Modification records:

++++++++

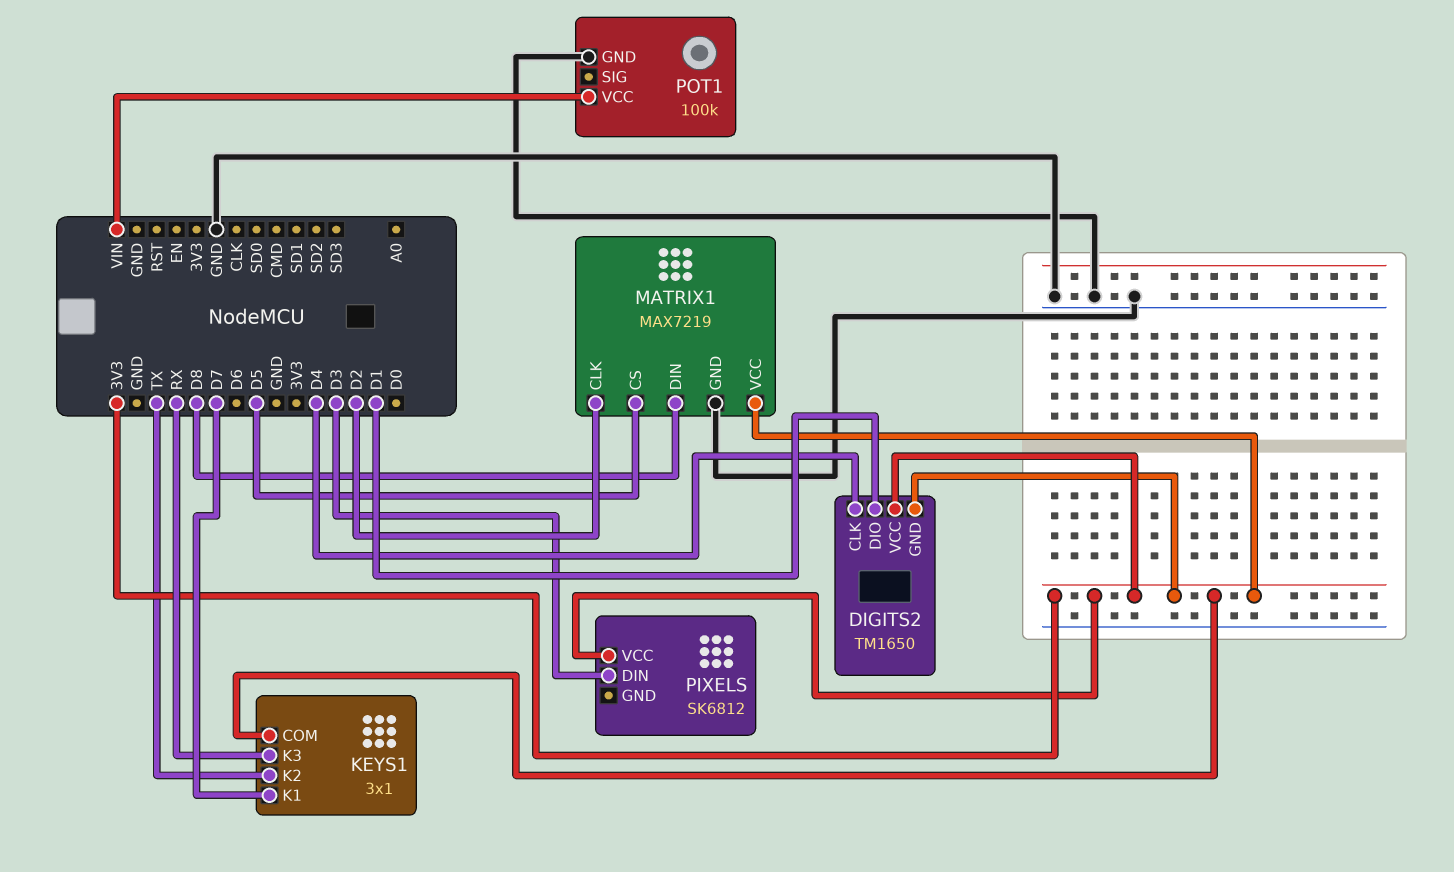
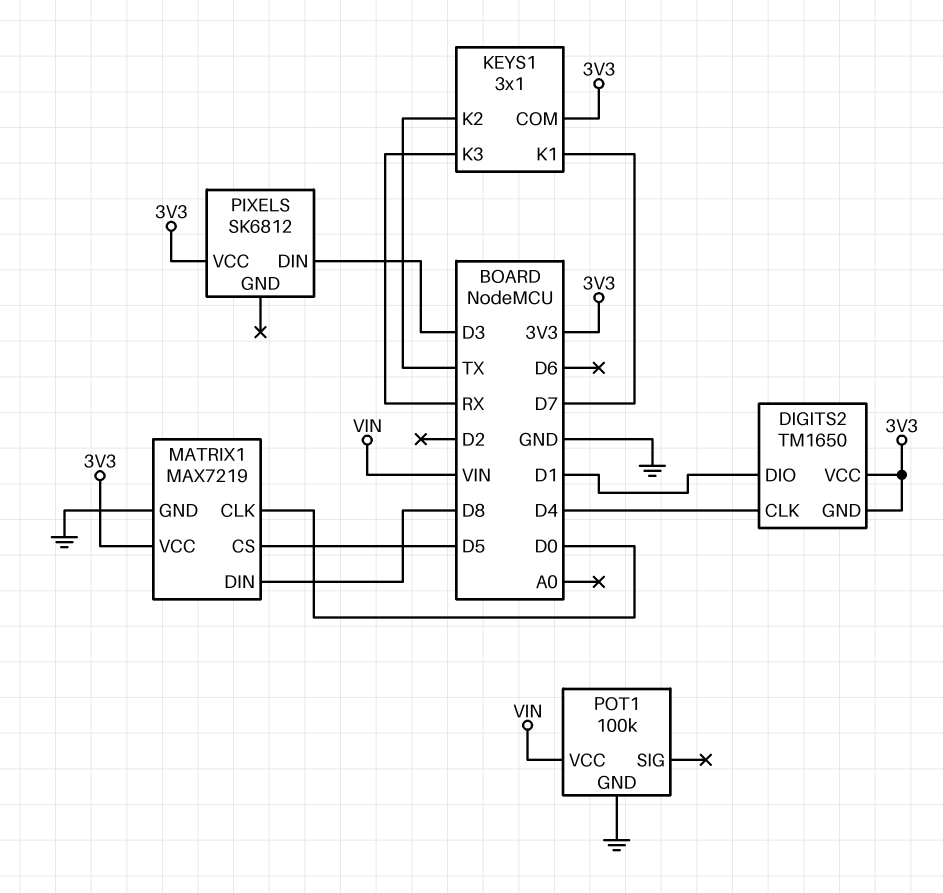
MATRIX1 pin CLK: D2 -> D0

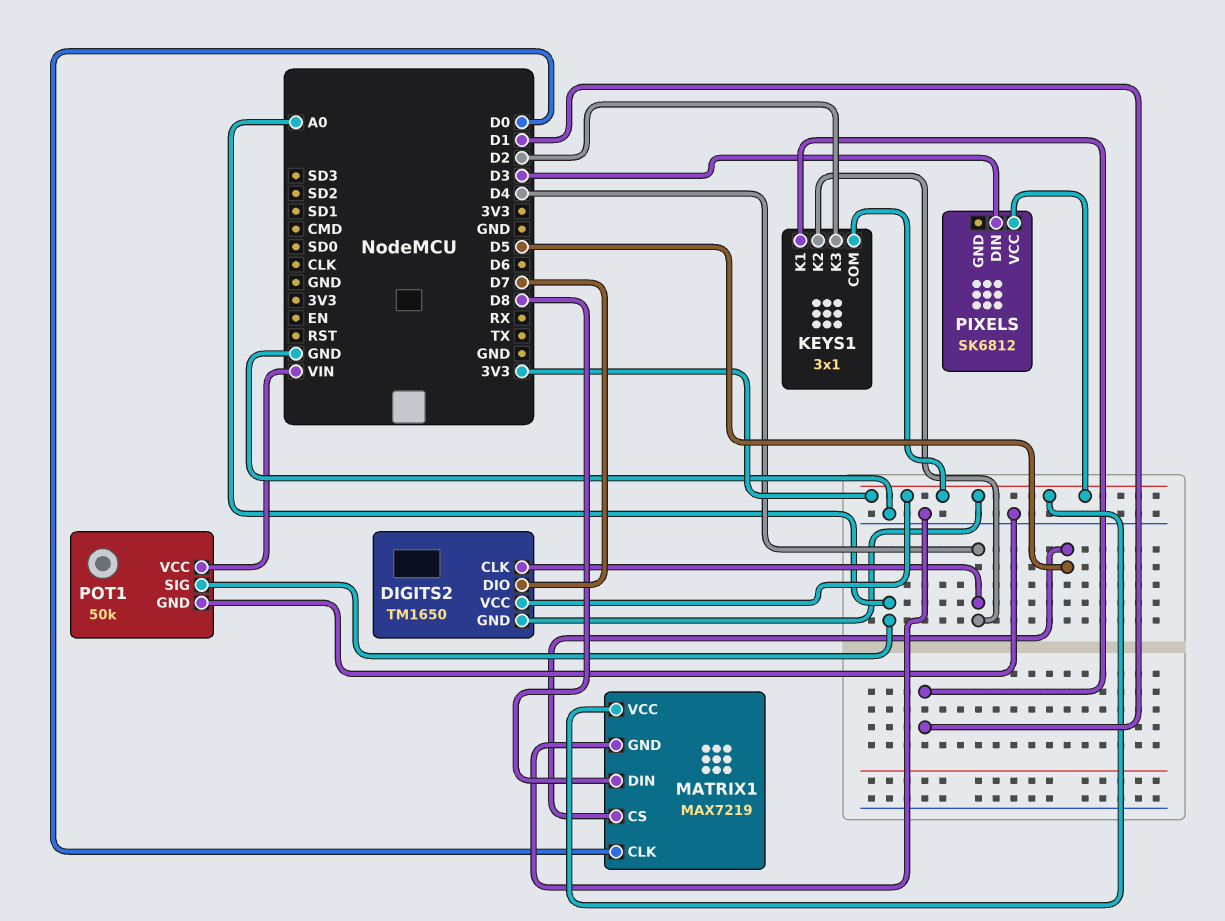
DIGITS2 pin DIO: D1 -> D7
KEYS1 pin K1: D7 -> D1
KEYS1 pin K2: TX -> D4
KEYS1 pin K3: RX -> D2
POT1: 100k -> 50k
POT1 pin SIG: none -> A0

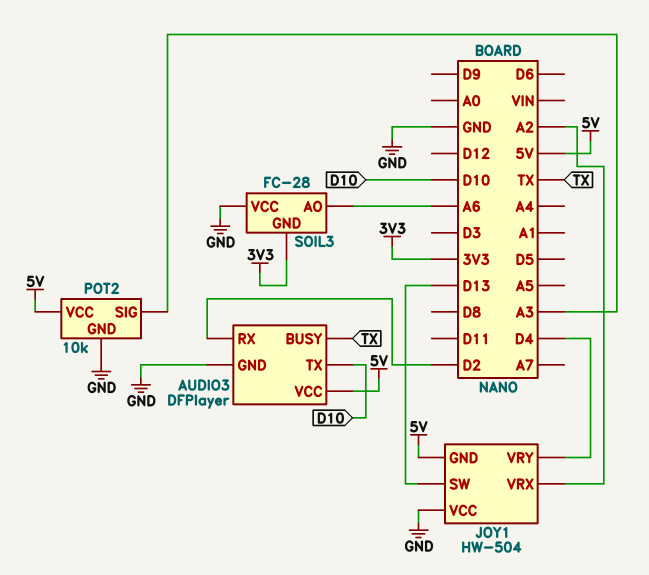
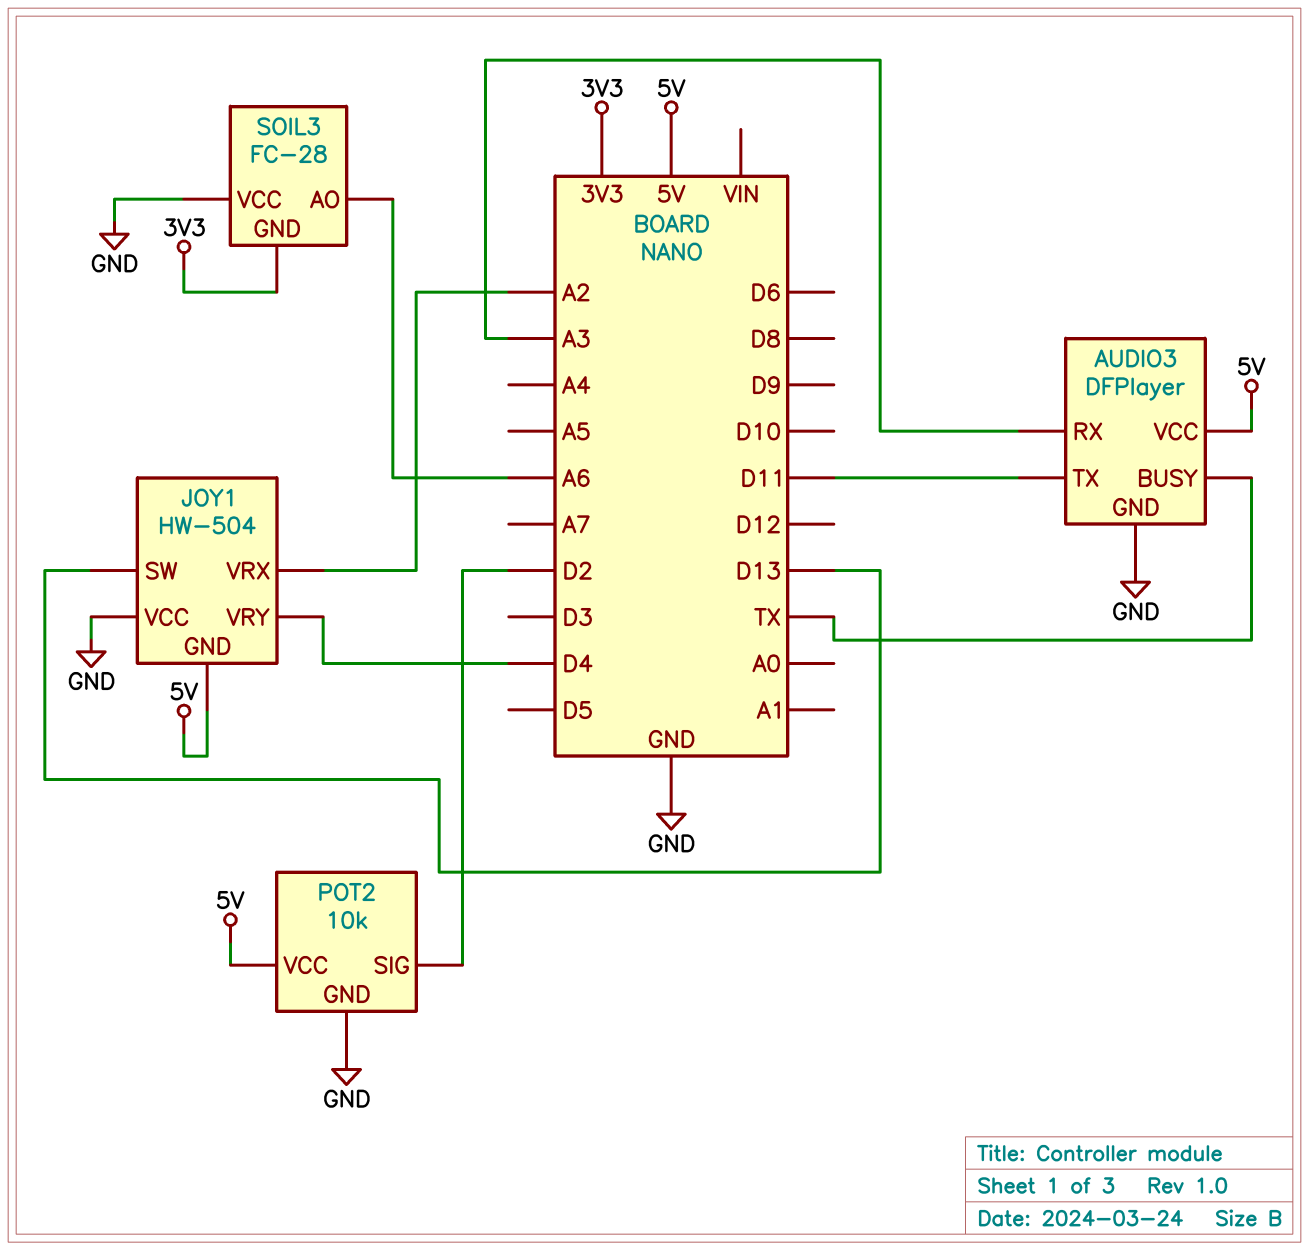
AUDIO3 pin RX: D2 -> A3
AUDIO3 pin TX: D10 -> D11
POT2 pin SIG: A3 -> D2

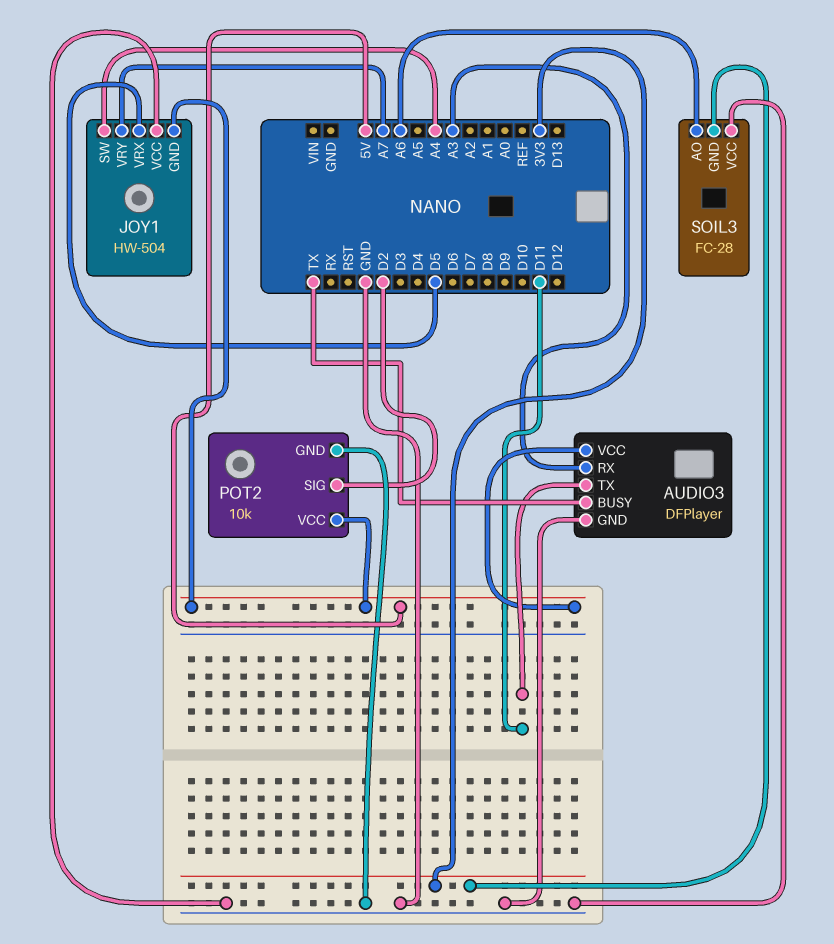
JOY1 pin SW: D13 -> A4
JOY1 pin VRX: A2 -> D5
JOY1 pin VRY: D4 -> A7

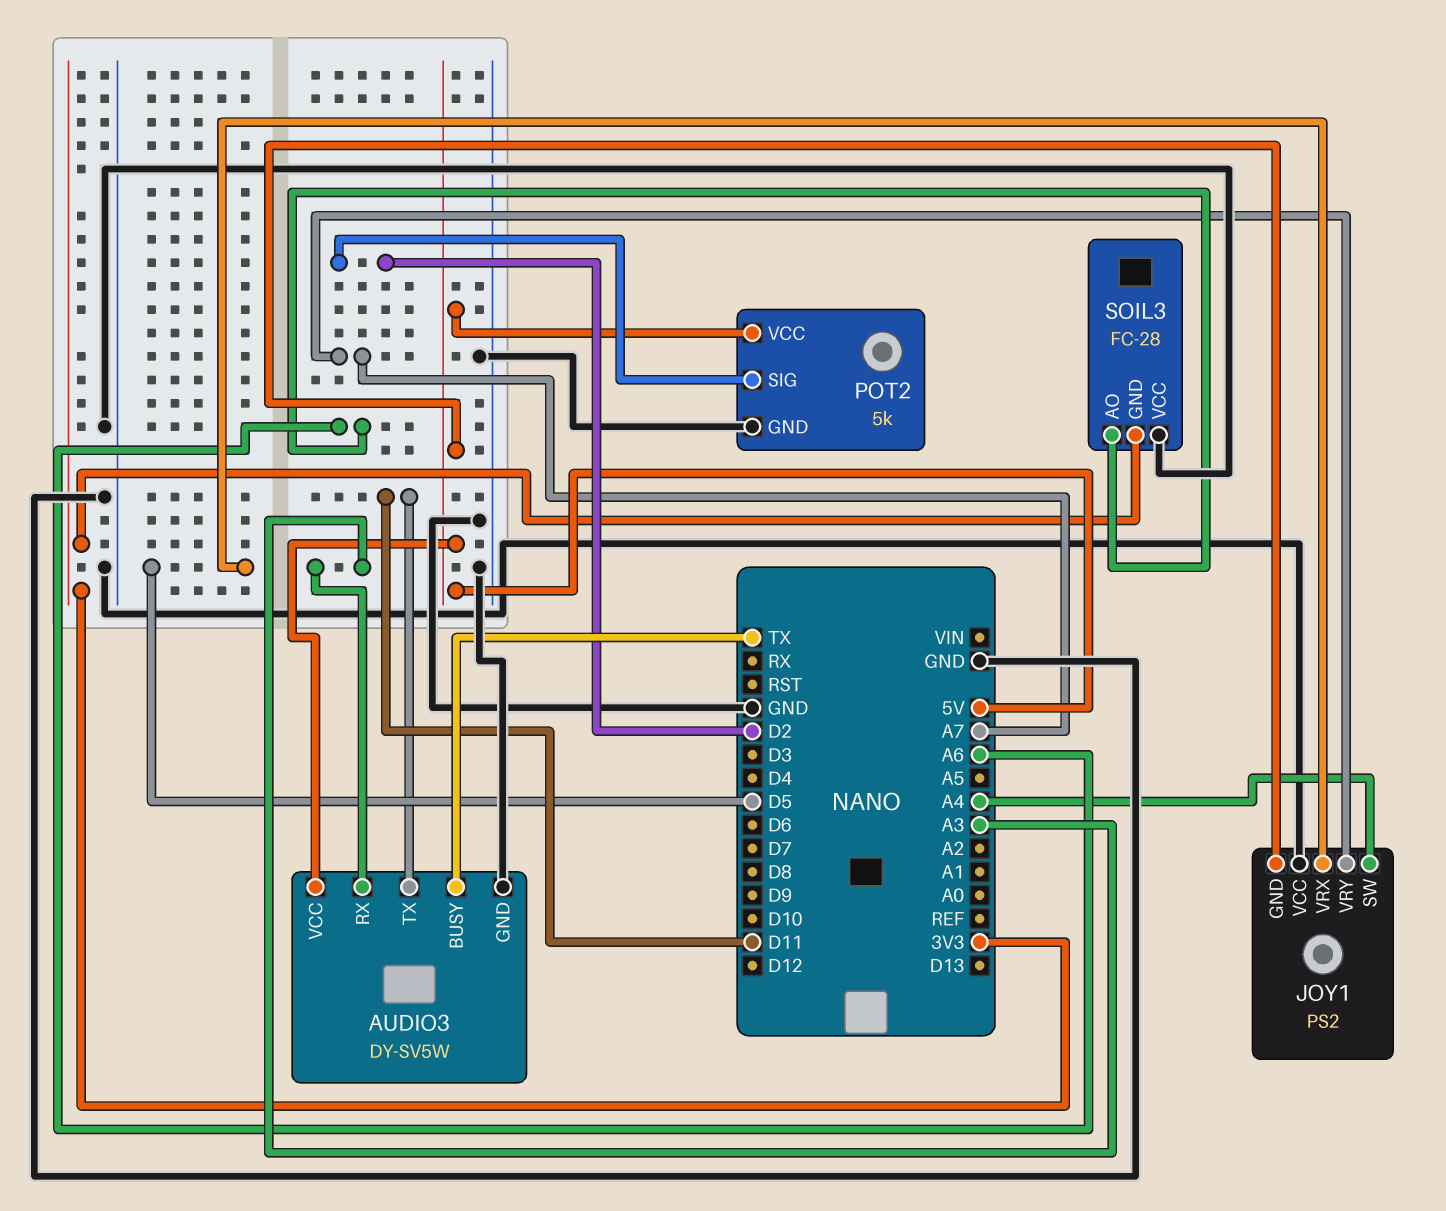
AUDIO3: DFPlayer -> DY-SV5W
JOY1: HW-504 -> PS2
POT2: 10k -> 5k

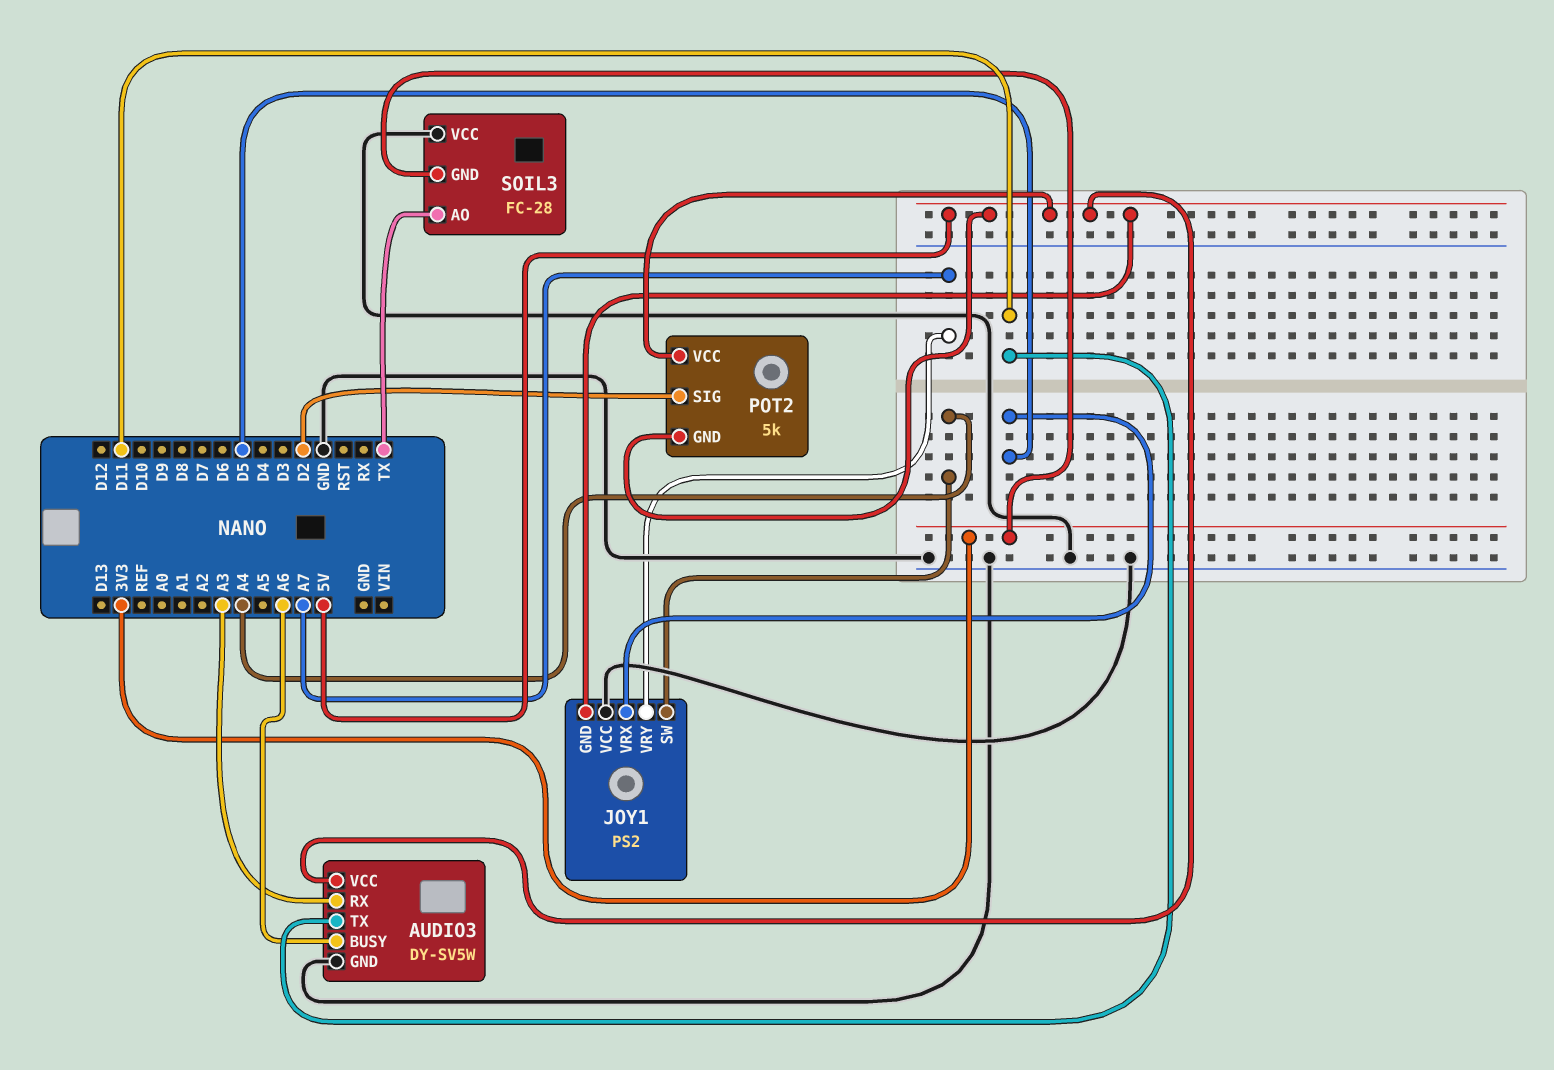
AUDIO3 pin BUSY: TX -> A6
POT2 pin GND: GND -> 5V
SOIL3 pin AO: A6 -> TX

++++++++

Each record above must be set down again unchanged, with its pictures left out.

MATRIX1 pin CLK: D2 -> D0

DIGITS2 pin DIO: D1 -> D7
KEYS1 pin K1: D7 -> D1
KEYS1 pin K2: TX -> D4
KEYS1 pin K3: RX -> D2
POT1: 100k -> 50k
POT1 pin SIG: none -> A0

AUDIO3 pin RX: D2 -> A3
AUDIO3 pin TX: D10 -> D11
POT2 pin SIG: A3 -> D2

JOY1 pin SW: D13 -> A4
JOY1 pin VRX: A2 -> D5
JOY1 pin VRY: D4 -> A7

AUDIO3: DFPlayer -> DY-SV5W
JOY1: HW-504 -> PS2
POT2: 10k -> 5k

AUDIO3 pin BUSY: TX -> A6
POT2 pin GND: GND -> 5V
SOIL3 pin AO: A6 -> TX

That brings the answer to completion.